_What is expected_
Each line from the one containing "orange-coloured bell (1st from left)" through the last line of the material below is to be transcribed exactly, with nothing else included.

_Data excerpt_
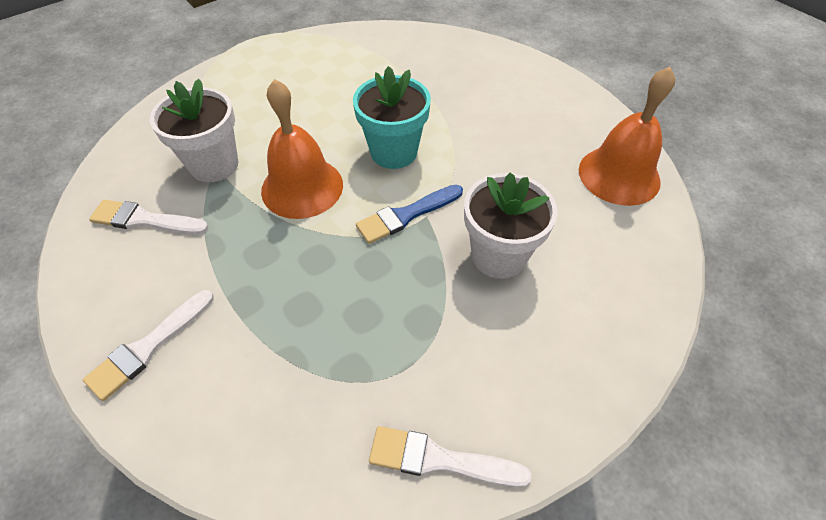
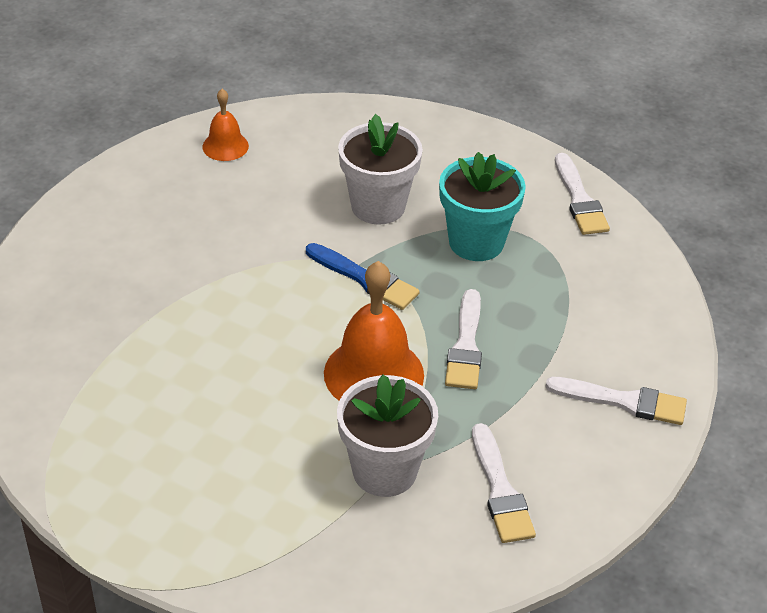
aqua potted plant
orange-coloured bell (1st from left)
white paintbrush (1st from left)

_Task result_
orange-coloured bell (1st from left)
white paintbrush (1st from left)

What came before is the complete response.